### Work instruction
Retype the listing found below exactly, but leave out each picture.

__________________________________________________

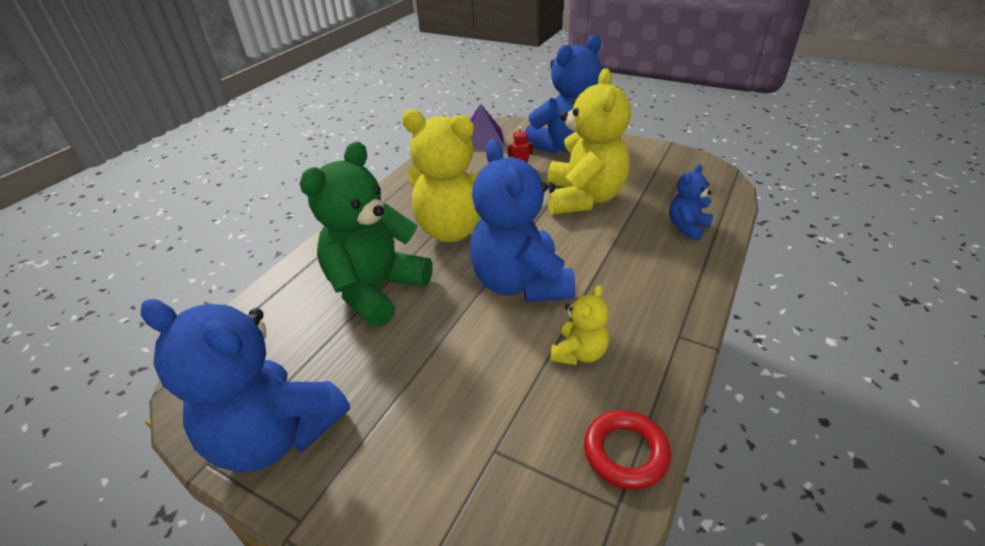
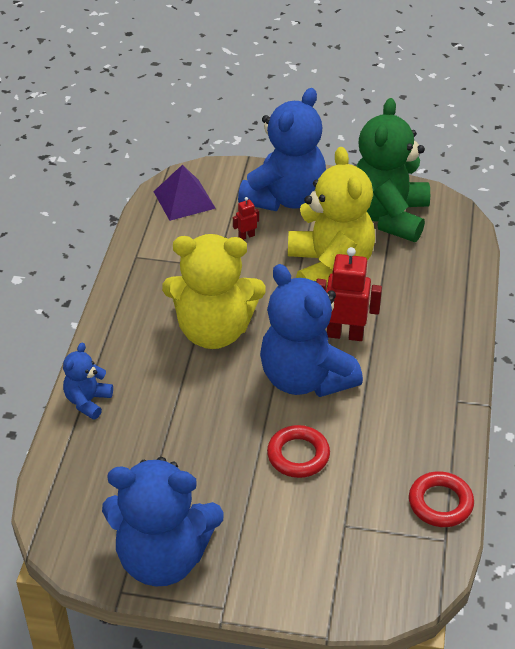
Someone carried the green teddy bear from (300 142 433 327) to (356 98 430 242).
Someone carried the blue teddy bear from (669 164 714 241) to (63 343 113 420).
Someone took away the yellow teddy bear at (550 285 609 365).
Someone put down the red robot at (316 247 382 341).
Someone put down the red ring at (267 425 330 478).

__________________________________________________

### Result of this task
Someone carried the green teddy bear from (300 142 433 327) to (356 98 430 242).
Someone carried the blue teddy bear from (669 164 714 241) to (63 343 113 420).
Someone took away the yellow teddy bear at (550 285 609 365).
Someone put down the red robot at (316 247 382 341).
Someone put down the red ring at (267 425 330 478).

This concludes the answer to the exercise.